* **Work required**:
Nothing but the lines from the one that contains "(466, 462) = (561, 390): none -> white jar" to the end of the records should be printed, both ends included, exactly as given.

(The data begins)

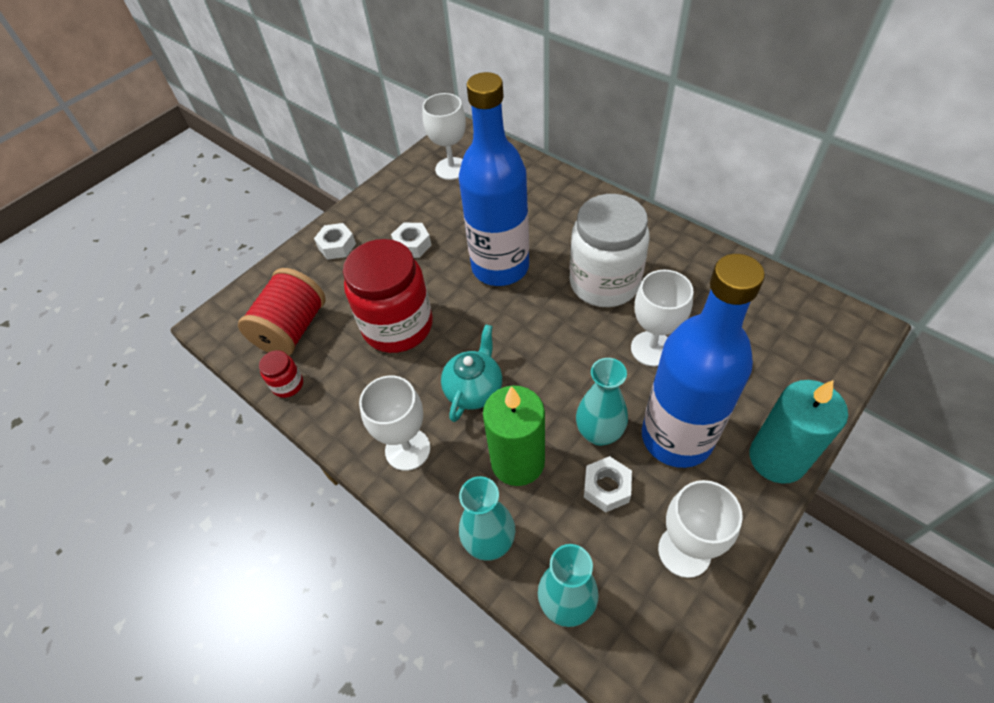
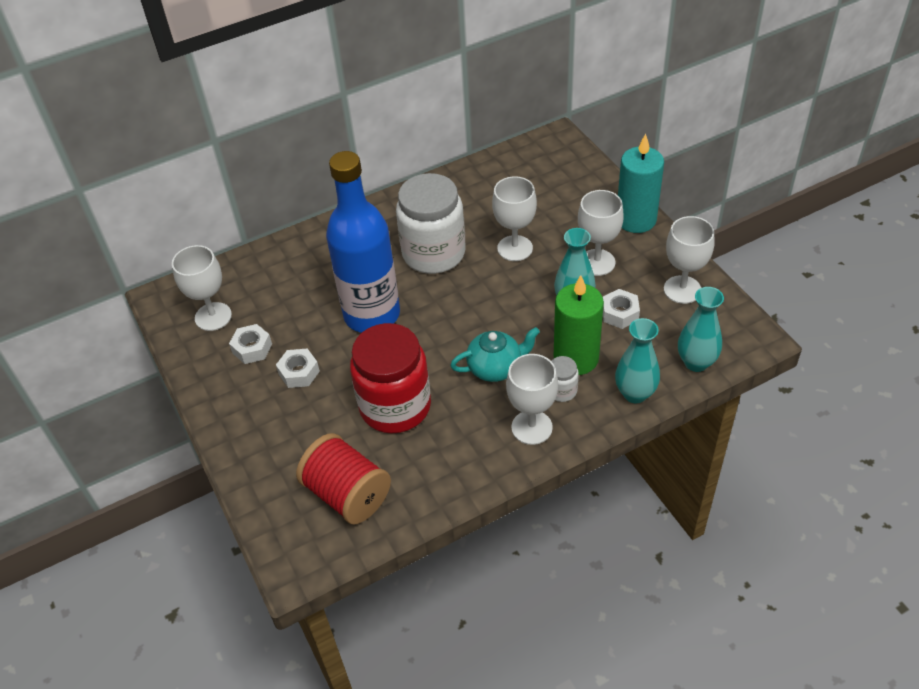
camera: 70 degrees left, 5 degrees down
(288, 385) = (416, 508): red jar -> none
(337, 246) = (256, 436): white nut -> white nut (252, 348)
(466, 462) = (561, 390): none -> white jar
(474, 390) = (495, 368): turquoise teapot -> turquoise teapot turned 120 degrees clockwise
(676, 437) = (597, 262): blue bottle -> white goblet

(The data ends)

* **Answer section**:
(466, 462) = (561, 390): none -> white jar
(474, 390) = (495, 368): turquoise teapot -> turquoise teapot turned 120 degrees clockwise
(676, 437) = (597, 262): blue bottle -> white goblet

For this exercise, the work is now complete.